_What this task involves_
Each entry needs to be retyped exactly, with nothing added or dropped.

START Data for this task

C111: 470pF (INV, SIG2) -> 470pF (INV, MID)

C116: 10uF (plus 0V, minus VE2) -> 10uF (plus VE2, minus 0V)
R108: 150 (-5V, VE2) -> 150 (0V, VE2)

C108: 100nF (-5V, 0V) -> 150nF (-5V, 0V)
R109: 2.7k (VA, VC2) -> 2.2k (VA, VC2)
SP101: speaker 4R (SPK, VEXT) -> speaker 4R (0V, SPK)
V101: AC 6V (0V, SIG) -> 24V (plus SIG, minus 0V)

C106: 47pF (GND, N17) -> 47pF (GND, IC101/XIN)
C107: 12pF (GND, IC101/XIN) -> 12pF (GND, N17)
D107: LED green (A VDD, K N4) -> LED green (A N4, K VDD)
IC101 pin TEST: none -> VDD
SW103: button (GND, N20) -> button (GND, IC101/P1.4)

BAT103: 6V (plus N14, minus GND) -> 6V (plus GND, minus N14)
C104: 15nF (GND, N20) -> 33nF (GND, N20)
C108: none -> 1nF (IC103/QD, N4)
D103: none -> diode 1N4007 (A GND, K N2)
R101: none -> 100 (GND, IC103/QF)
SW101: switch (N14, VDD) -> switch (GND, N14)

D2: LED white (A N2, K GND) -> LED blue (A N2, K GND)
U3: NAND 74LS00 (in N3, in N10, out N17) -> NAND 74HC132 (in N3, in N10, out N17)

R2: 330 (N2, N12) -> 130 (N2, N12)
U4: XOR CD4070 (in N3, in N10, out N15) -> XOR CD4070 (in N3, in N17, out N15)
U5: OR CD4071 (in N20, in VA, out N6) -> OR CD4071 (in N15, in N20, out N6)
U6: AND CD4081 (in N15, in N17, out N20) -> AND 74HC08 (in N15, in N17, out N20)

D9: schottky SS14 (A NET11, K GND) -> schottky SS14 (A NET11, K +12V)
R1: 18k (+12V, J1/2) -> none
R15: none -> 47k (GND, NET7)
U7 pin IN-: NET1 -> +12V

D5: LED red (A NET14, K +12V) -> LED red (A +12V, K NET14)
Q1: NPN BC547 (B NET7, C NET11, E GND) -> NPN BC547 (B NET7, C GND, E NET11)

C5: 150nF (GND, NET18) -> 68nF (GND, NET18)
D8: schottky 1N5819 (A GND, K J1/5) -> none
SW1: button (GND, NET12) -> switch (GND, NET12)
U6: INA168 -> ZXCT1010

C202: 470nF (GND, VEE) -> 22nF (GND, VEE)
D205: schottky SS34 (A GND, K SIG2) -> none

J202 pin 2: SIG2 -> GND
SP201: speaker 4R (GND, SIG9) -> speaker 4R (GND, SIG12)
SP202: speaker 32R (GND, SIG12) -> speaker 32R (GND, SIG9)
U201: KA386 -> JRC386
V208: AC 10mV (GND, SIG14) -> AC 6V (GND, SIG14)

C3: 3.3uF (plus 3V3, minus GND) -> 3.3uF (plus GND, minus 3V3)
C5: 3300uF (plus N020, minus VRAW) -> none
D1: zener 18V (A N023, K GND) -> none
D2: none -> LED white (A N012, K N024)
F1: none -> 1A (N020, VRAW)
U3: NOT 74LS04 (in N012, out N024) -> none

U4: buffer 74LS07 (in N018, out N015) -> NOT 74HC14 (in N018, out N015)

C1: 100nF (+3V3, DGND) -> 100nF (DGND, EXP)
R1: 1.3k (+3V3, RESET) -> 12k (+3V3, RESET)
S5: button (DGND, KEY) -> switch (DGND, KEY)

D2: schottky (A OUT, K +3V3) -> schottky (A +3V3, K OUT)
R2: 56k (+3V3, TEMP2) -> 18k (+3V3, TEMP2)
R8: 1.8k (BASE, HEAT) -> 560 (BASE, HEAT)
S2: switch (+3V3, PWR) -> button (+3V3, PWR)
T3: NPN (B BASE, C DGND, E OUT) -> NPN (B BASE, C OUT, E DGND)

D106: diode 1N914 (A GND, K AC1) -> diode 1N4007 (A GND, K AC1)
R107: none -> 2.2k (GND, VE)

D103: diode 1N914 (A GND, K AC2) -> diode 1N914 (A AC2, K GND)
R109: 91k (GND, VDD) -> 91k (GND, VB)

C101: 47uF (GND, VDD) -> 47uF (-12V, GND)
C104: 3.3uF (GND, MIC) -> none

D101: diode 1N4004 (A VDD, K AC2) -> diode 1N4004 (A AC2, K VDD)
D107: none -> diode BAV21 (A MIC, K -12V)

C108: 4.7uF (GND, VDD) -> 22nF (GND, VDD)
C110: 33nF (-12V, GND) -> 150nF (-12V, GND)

END Data for this task

_Response box_
C111: 470pF (INV, SIG2) -> 470pF (INV, MID)

C116: 10uF (plus 0V, minus VE2) -> 10uF (plus VE2, minus 0V)
R108: 150 (-5V, VE2) -> 150 (0V, VE2)

C108: 100nF (-5V, 0V) -> 150nF (-5V, 0V)
R109: 2.7k (VA, VC2) -> 2.2k (VA, VC2)
SP101: speaker 4R (SPK, VEXT) -> speaker 4R (0V, SPK)
V101: AC 6V (0V, SIG) -> 24V (plus SIG, minus 0V)

C106: 47pF (GND, N17) -> 47pF (GND, IC101/XIN)
C107: 12pF (GND, IC101/XIN) -> 12pF (GND, N17)
D107: LED green (A VDD, K N4) -> LED green (A N4, K VDD)
IC101 pin TEST: none -> VDD
SW103: button (GND, N20) -> button (GND, IC101/P1.4)

BAT103: 6V (plus N14, minus GND) -> 6V (plus GND, minus N14)
C104: 15nF (GND, N20) -> 33nF (GND, N20)
C108: none -> 1nF (IC103/QD, N4)
D103: none -> diode 1N4007 (A GND, K N2)
R101: none -> 100 (GND, IC103/QF)
SW101: switch (N14, VDD) -> switch (GND, N14)

D2: LED white (A N2, K GND) -> LED blue (A N2, K GND)
U3: NAND 74LS00 (in N3, in N10, out N17) -> NAND 74HC132 (in N3, in N10, out N17)

R2: 330 (N2, N12) -> 130 (N2, N12)
U4: XOR CD4070 (in N3, in N10, out N15) -> XOR CD4070 (in N3, in N17, out N15)
U5: OR CD4071 (in N20, in VA, out N6) -> OR CD4071 (in N15, in N20, out N6)
U6: AND CD4081 (in N15, in N17, out N20) -> AND 74HC08 (in N15, in N17, out N20)

D9: schottky SS14 (A NET11, K GND) -> schottky SS14 (A NET11, K +12V)
R1: 18k (+12V, J1/2) -> none
R15: none -> 47k (GND, NET7)
U7 pin IN-: NET1 -> +12V

D5: LED red (A NET14, K +12V) -> LED red (A +12V, K NET14)
Q1: NPN BC547 (B NET7, C NET11, E GND) -> NPN BC547 (B NET7, C GND, E NET11)

C5: 150nF (GND, NET18) -> 68nF (GND, NET18)
D8: schottky 1N5819 (A GND, K J1/5) -> none
SW1: button (GND, NET12) -> switch (GND, NET12)
U6: INA168 -> ZXCT1010

C202: 470nF (GND, VEE) -> 22nF (GND, VEE)
D205: schottky SS34 (A GND, K SIG2) -> none

J202 pin 2: SIG2 -> GND
SP201: speaker 4R (GND, SIG9) -> speaker 4R (GND, SIG12)
SP202: speaker 32R (GND, SIG12) -> speaker 32R (GND, SIG9)
U201: KA386 -> JRC386
V208: AC 10mV (GND, SIG14) -> AC 6V (GND, SIG14)

C3: 3.3uF (plus 3V3, minus GND) -> 3.3uF (plus GND, minus 3V3)
C5: 3300uF (plus N020, minus VRAW) -> none
D1: zener 18V (A N023, K GND) -> none
D2: none -> LED white (A N012, K N024)
F1: none -> 1A (N020, VRAW)
U3: NOT 74LS04 (in N012, out N024) -> none

U4: buffer 74LS07 (in N018, out N015) -> NOT 74HC14 (in N018, out N015)

C1: 100nF (+3V3, DGND) -> 100nF (DGND, EXP)
R1: 1.3k (+3V3, RESET) -> 12k (+3V3, RESET)
S5: button (DGND, KEY) -> switch (DGND, KEY)

D2: schottky (A OUT, K +3V3) -> schottky (A +3V3, K OUT)
R2: 56k (+3V3, TEMP2) -> 18k (+3V3, TEMP2)
R8: 1.8k (BASE, HEAT) -> 560 (BASE, HEAT)
S2: switch (+3V3, PWR) -> button (+3V3, PWR)
T3: NPN (B BASE, C DGND, E OUT) -> NPN (B BASE, C OUT, E DGND)

D106: diode 1N914 (A GND, K AC1) -> diode 1N4007 (A GND, K AC1)
R107: none -> 2.2k (GND, VE)

D103: diode 1N914 (A GND, K AC2) -> diode 1N914 (A AC2, K GND)
R109: 91k (GND, VDD) -> 91k (GND, VB)

C101: 47uF (GND, VDD) -> 47uF (-12V, GND)
C104: 3.3uF (GND, MIC) -> none

D101: diode 1N4004 (A VDD, K AC2) -> diode 1N4004 (A AC2, K VDD)
D107: none -> diode BAV21 (A MIC, K -12V)

C108: 4.7uF (GND, VDD) -> 22nF (GND, VDD)
C110: 33nF (-12V, GND) -> 150nF (-12V, GND)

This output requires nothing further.